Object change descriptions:
::::::::

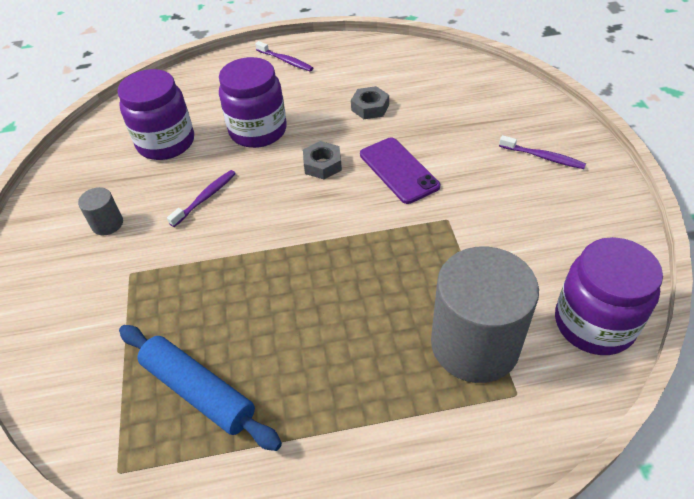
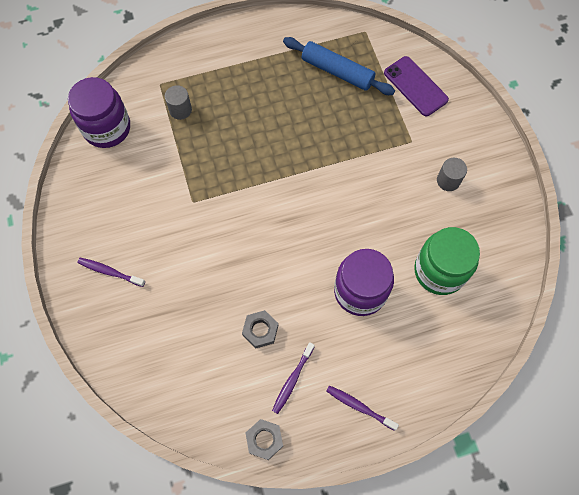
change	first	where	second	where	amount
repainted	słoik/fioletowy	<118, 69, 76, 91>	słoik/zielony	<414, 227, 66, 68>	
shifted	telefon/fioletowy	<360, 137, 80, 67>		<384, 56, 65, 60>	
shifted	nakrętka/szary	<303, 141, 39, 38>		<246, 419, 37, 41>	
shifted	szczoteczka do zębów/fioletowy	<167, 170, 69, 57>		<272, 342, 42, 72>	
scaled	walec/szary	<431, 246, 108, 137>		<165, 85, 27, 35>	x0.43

::::::::

Above are some records. Copy each of their lines that holds the string "szary".

> Exercise result
shifted	nakrętka/szary	<303, 141, 39, 38>		<246, 419, 37, 41>	
scaled	walec/szary	<431, 246, 108, 137>		<165, 85, 27, 35>	x0.43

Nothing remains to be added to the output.